◆ **WHAT IS REQUIRED**
How many lines of the entries below contain the string "turquoise"? State the number alone.

◆ **DATA**
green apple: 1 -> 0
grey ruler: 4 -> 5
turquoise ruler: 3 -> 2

---

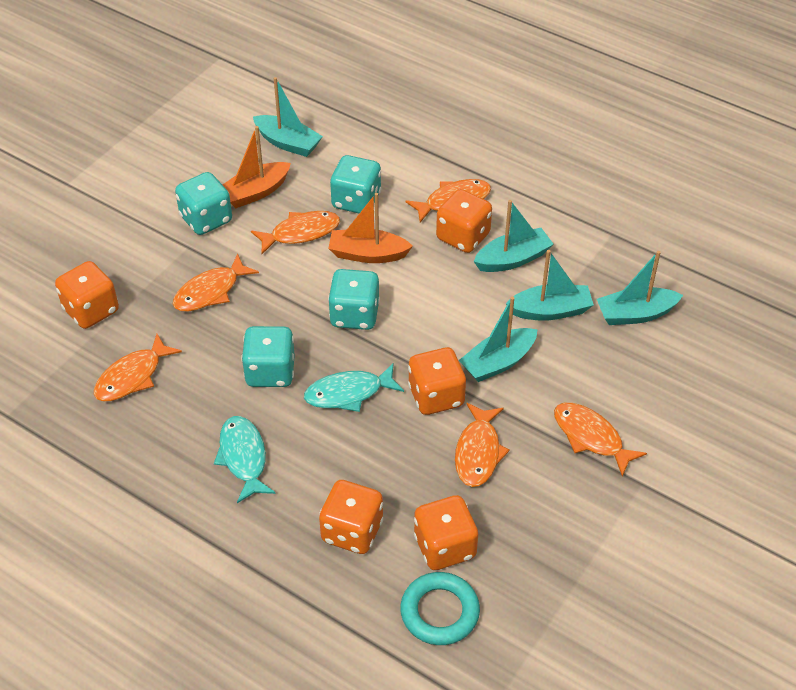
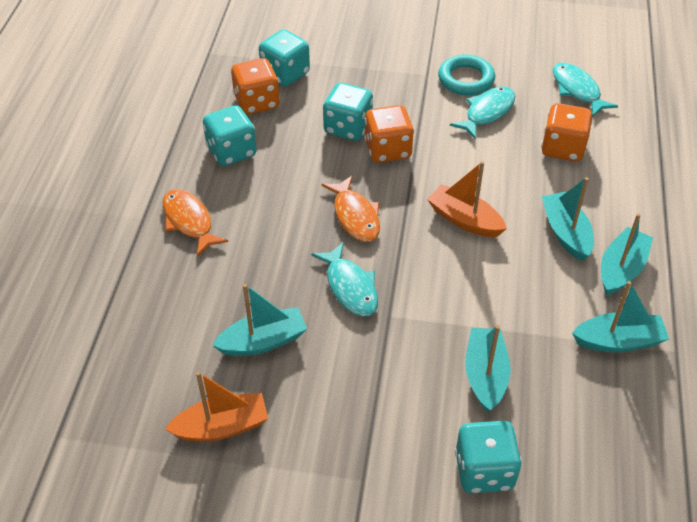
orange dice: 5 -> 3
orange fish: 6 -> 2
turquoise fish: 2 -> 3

◆ **ANSWER TO THIS TASK**
2